## GIVEN RECORDS
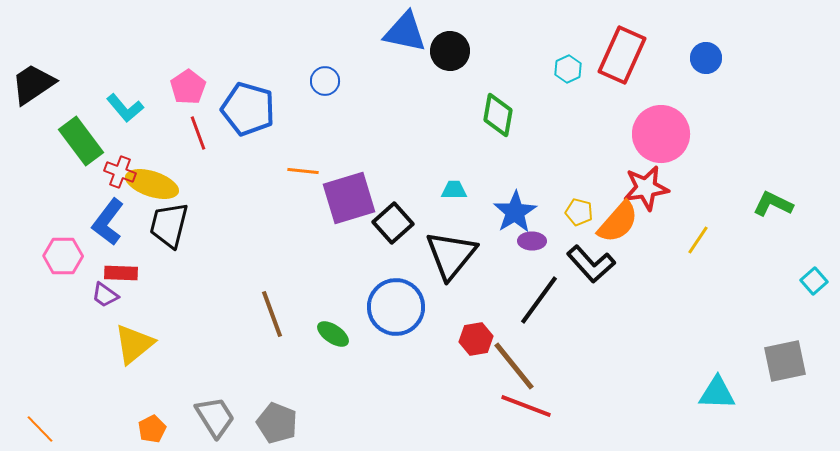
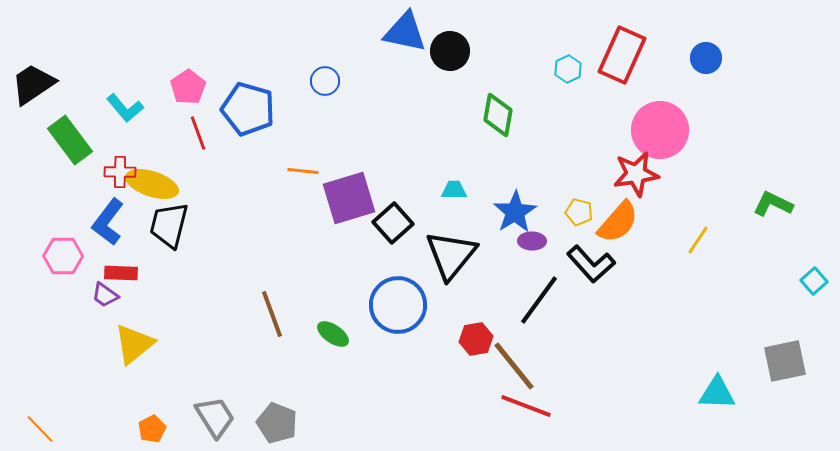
pink circle at (661, 134): moved 1 px left, 4 px up
green rectangle at (81, 141): moved 11 px left, 1 px up
red cross at (120, 172): rotated 20 degrees counterclockwise
red star at (646, 188): moved 10 px left, 14 px up
blue circle at (396, 307): moved 2 px right, 2 px up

## WRITTEN TASK
Reproduce every line of the material above word for word, leaving out the pictures.

## ANSWER FOR THIS EXERCISE
pink circle at (661, 134): moved 1 px left, 4 px up
green rectangle at (81, 141): moved 11 px left, 1 px up
red cross at (120, 172): rotated 20 degrees counterclockwise
red star at (646, 188): moved 10 px left, 14 px up
blue circle at (396, 307): moved 2 px right, 2 px up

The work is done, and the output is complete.